*** Opening of Information given ***

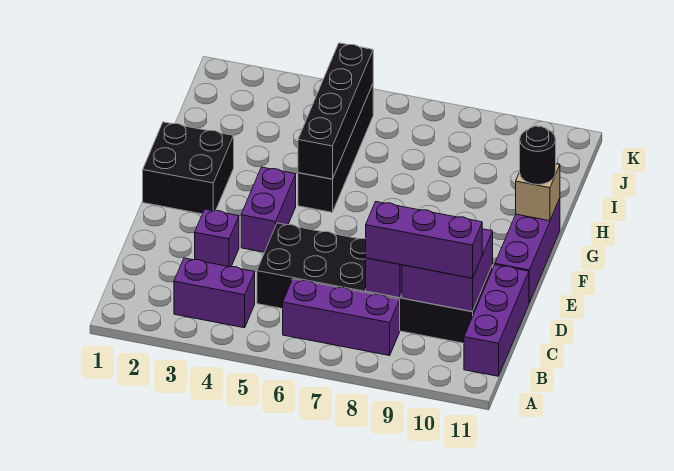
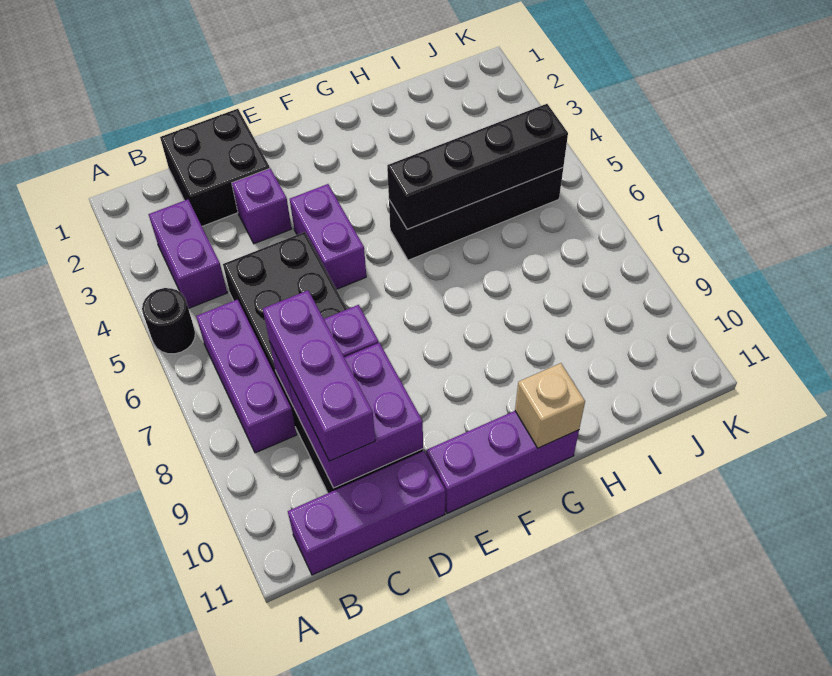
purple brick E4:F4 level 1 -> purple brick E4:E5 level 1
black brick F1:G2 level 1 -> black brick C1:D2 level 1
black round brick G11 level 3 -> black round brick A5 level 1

*** Close of Information given ***
*** Opening of Information given ***

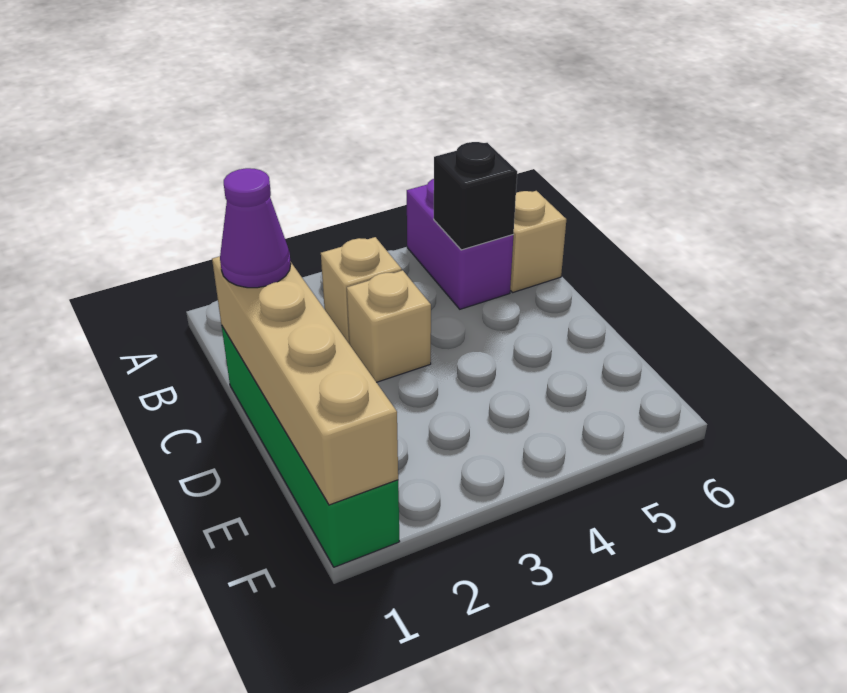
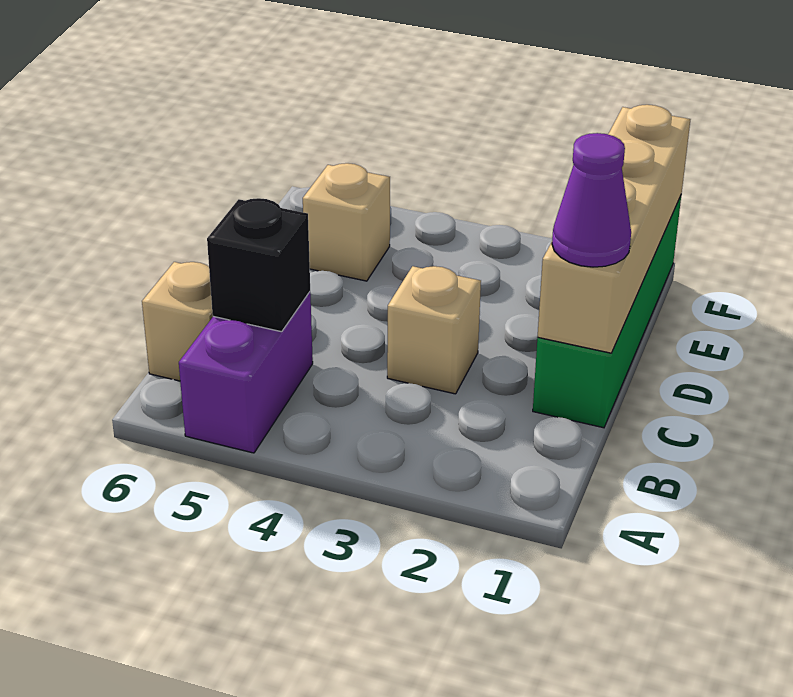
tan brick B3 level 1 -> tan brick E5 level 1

*** Close of Information given ***

Problem description:
Which lines of the records contain "black"? Show each of them.

Answer to this problem:
black brick F1:G2 level 1 -> black brick C1:D2 level 1
black round brick G11 level 3 -> black round brick A5 level 1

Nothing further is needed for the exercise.